What needs to be done:
Please repeat every entry that follows, keeping each one exactly the same.

Data:
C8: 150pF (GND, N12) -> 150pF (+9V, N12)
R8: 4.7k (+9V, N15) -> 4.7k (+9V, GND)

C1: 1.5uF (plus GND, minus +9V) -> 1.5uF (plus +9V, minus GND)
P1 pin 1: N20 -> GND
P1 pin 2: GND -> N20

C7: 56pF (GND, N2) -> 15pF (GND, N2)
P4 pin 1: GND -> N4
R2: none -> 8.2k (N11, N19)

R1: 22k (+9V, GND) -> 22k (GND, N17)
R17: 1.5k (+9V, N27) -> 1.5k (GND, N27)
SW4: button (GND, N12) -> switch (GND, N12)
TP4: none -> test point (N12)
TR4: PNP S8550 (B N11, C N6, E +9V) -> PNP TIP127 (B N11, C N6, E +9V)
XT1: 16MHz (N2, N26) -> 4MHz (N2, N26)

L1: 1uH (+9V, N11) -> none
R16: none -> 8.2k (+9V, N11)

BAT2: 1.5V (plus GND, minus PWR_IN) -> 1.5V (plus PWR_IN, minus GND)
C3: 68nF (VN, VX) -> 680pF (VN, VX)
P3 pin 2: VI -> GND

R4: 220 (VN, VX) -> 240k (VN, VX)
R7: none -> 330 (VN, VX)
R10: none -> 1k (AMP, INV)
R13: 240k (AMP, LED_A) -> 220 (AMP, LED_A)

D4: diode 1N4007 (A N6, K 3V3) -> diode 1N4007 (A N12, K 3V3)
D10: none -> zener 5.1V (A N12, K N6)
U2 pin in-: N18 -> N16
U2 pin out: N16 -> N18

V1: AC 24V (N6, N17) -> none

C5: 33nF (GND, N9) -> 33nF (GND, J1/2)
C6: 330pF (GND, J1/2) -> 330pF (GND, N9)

Response box:
C8: 150pF (GND, N12) -> 150pF (+9V, N12)
R8: 4.7k (+9V, N15) -> 4.7k (+9V, GND)

C1: 1.5uF (plus GND, minus +9V) -> 1.5uF (plus +9V, minus GND)
P1 pin 1: N20 -> GND
P1 pin 2: GND -> N20

C7: 56pF (GND, N2) -> 15pF (GND, N2)
P4 pin 1: GND -> N4
R2: none -> 8.2k (N11, N19)

R1: 22k (+9V, GND) -> 22k (GND, N17)
R17: 1.5k (+9V, N27) -> 1.5k (GND, N27)
SW4: button (GND, N12) -> switch (GND, N12)
TP4: none -> test point (N12)
TR4: PNP S8550 (B N11, C N6, E +9V) -> PNP TIP127 (B N11, C N6, E +9V)
XT1: 16MHz (N2, N26) -> 4MHz (N2, N26)

L1: 1uH (+9V, N11) -> none
R16: none -> 8.2k (+9V, N11)

BAT2: 1.5V (plus GND, minus PWR_IN) -> 1.5V (plus PWR_IN, minus GND)
C3: 68nF (VN, VX) -> 680pF (VN, VX)
P3 pin 2: VI -> GND

R4: 220 (VN, VX) -> 240k (VN, VX)
R7: none -> 330 (VN, VX)
R10: none -> 1k (AMP, INV)
R13: 240k (AMP, LED_A) -> 220 (AMP, LED_A)

D4: diode 1N4007 (A N6, K 3V3) -> diode 1N4007 (A N12, K 3V3)
D10: none -> zener 5.1V (A N12, K N6)
U2 pin in-: N18 -> N16
U2 pin out: N16 -> N18

V1: AC 24V (N6, N17) -> none

C5: 33nF (GND, N9) -> 33nF (GND, J1/2)
C6: 330pF (GND, J1/2) -> 330pF (GND, N9)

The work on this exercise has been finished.